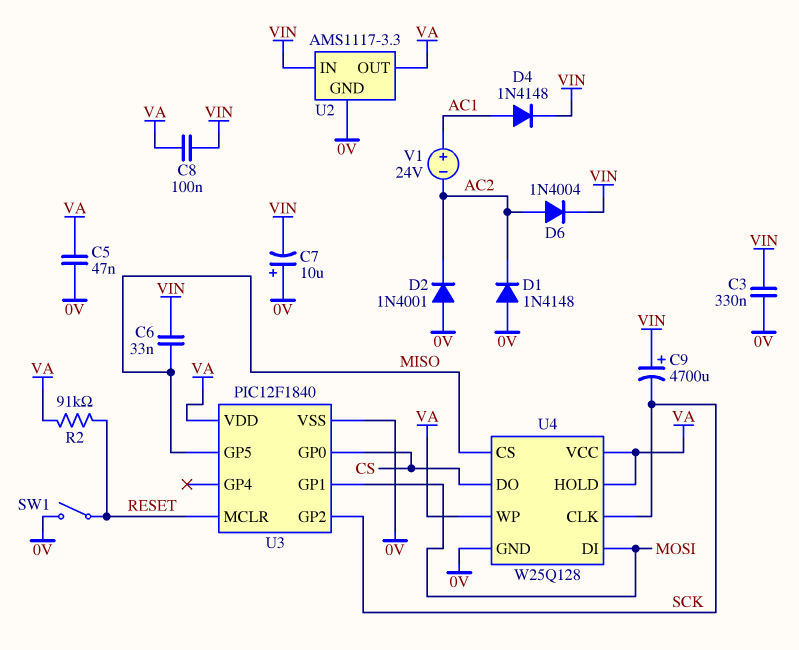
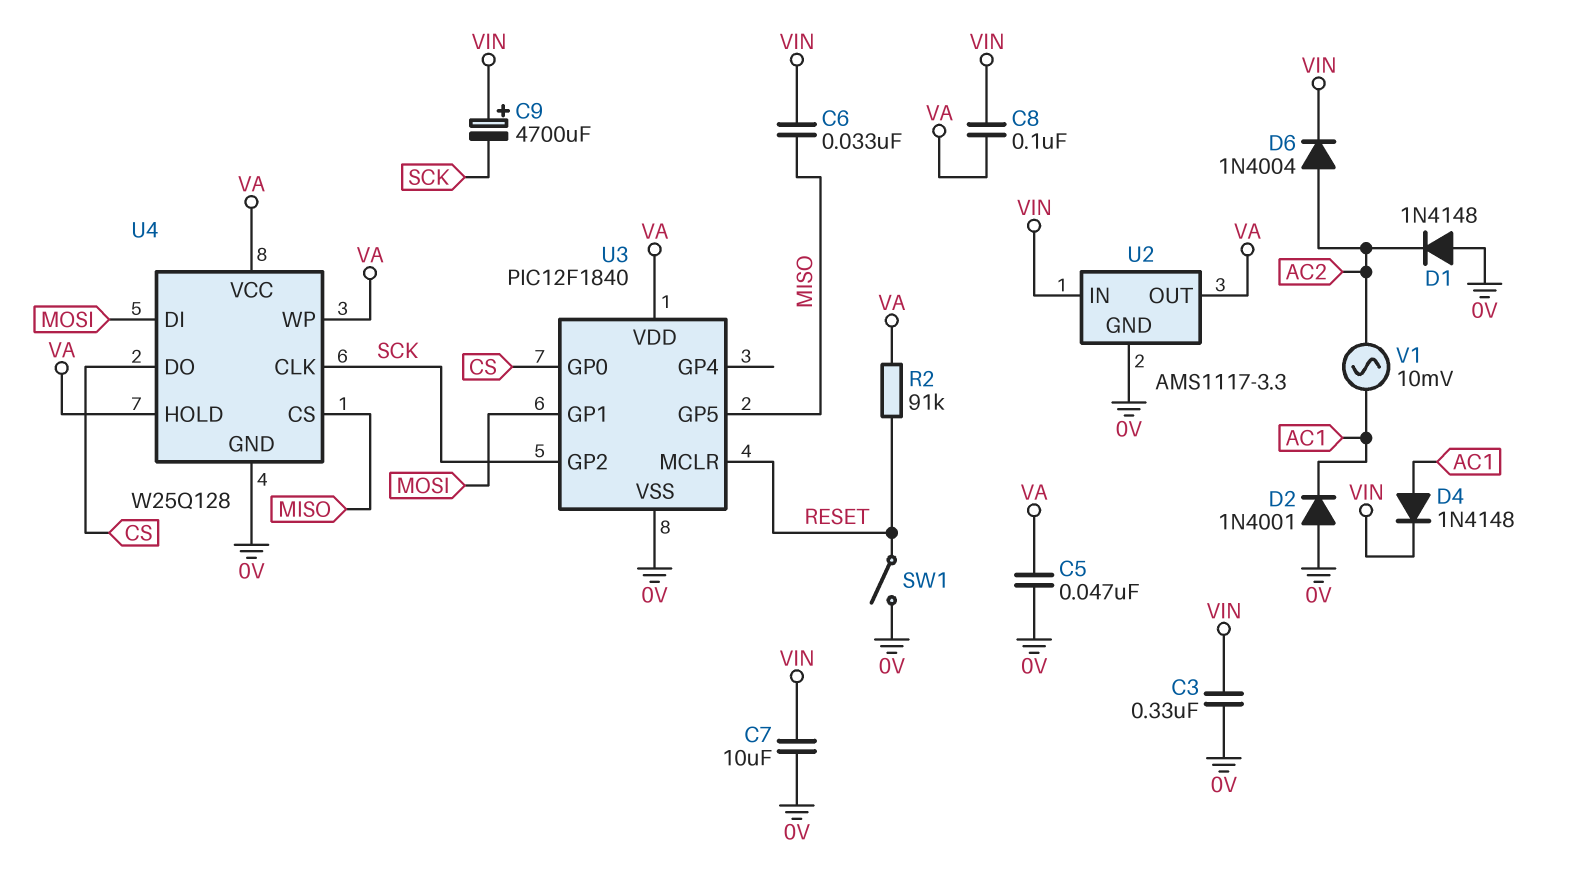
C7: 10uF (plus 0V, minus VIN) -> 10uF (0V, VIN)
D2: diode 1N4001 (A 0V, K AC2) -> diode 1N4001 (A 0V, K AC1)
V1: 24V (plus AC1, minus AC2) -> AC 10mV (AC1, AC2)

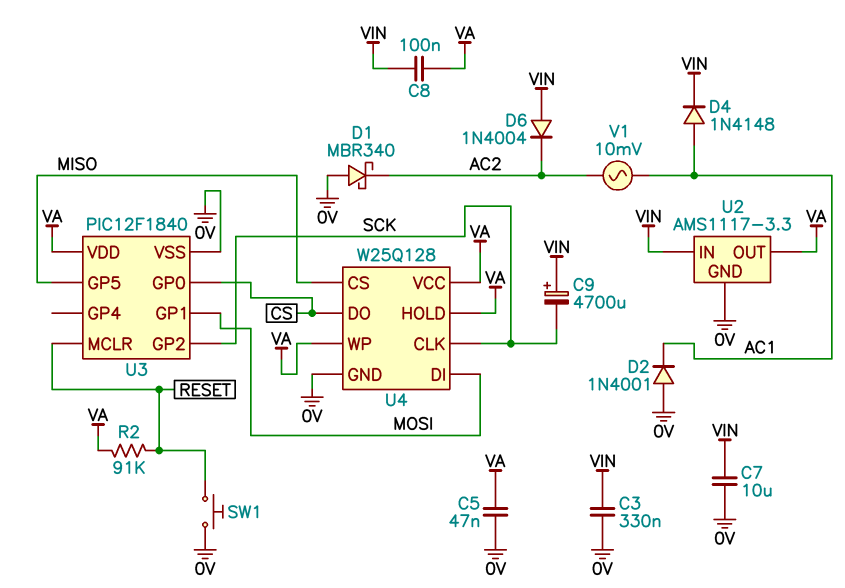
C6: 33nF (MISO, VIN) -> none
D1: diode 1N4148 (A 0V, K AC2) -> schottky MBR340 (A 0V, K AC2)
D6: diode 1N4004 (A AC2, K VIN) -> diode 1N4004 (A VIN, K AC2)
SW1: switch (0V, RESET) -> button (0V, RESET)

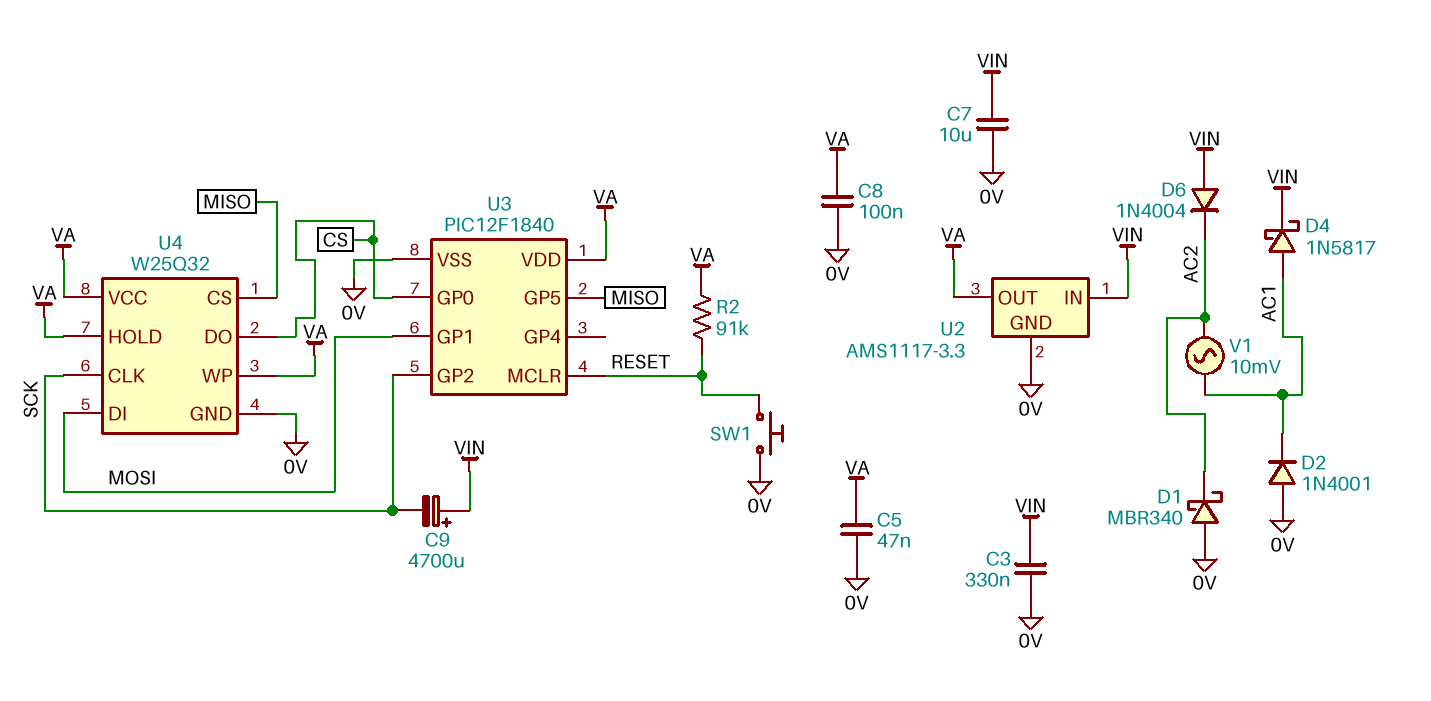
C8: 100nF (VA, VIN) -> 100nF (0V, VA)
D4: diode 1N4148 (A AC1, K VIN) -> schottky 1N5817 (A AC1, K VIN)
U4: W25Q128 -> W25Q32

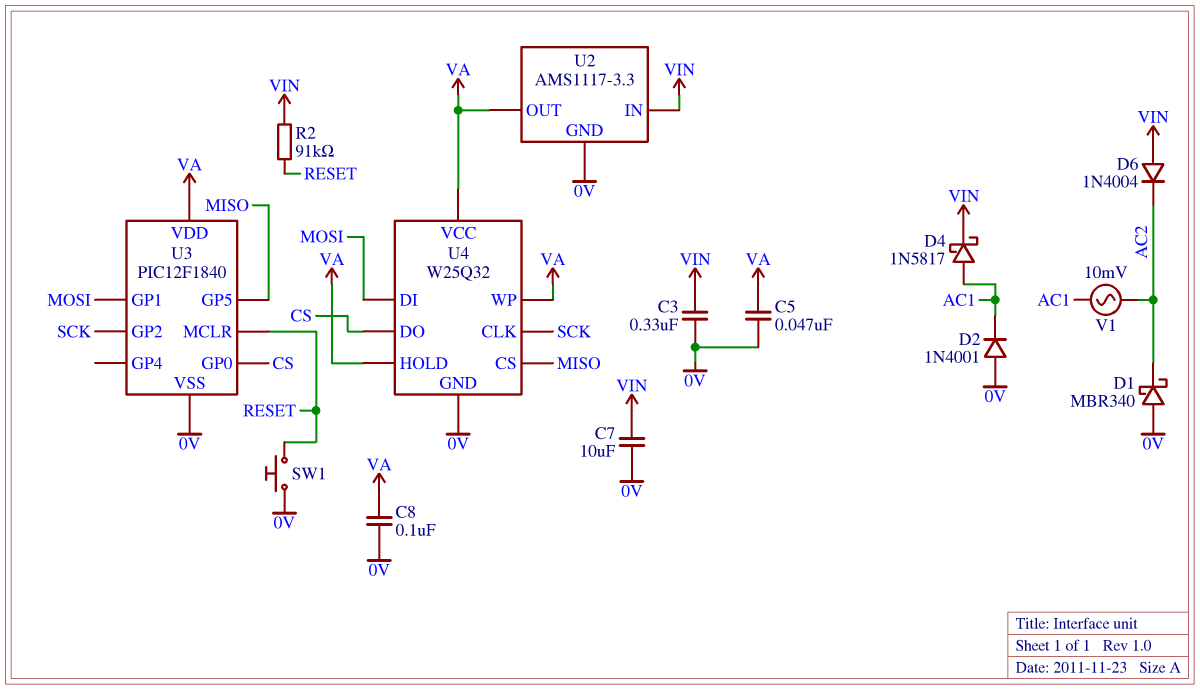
C9: 4700uF (plus VIN, minus SCK) -> none
R2: 91k (RESET, VA) -> 91k (RESET, VIN)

● **Work to be completed**
Output every line of the records exactly, excluding all pictures.

● **Solution**
C7: 10uF (plus 0V, minus VIN) -> 10uF (0V, VIN)
D2: diode 1N4001 (A 0V, K AC2) -> diode 1N4001 (A 0V, K AC1)
V1: 24V (plus AC1, minus AC2) -> AC 10mV (AC1, AC2)

C6: 33nF (MISO, VIN) -> none
D1: diode 1N4148 (A 0V, K AC2) -> schottky MBR340 (A 0V, K AC2)
D6: diode 1N4004 (A AC2, K VIN) -> diode 1N4004 (A VIN, K AC2)
SW1: switch (0V, RESET) -> button (0V, RESET)

C8: 100nF (VA, VIN) -> 100nF (0V, VA)
D4: diode 1N4148 (A AC1, K VIN) -> schottky 1N5817 (A AC1, K VIN)
U4: W25Q128 -> W25Q32

C9: 4700uF (plus VIN, minus SCK) -> none
R2: 91k (RESET, VA) -> 91k (RESET, VIN)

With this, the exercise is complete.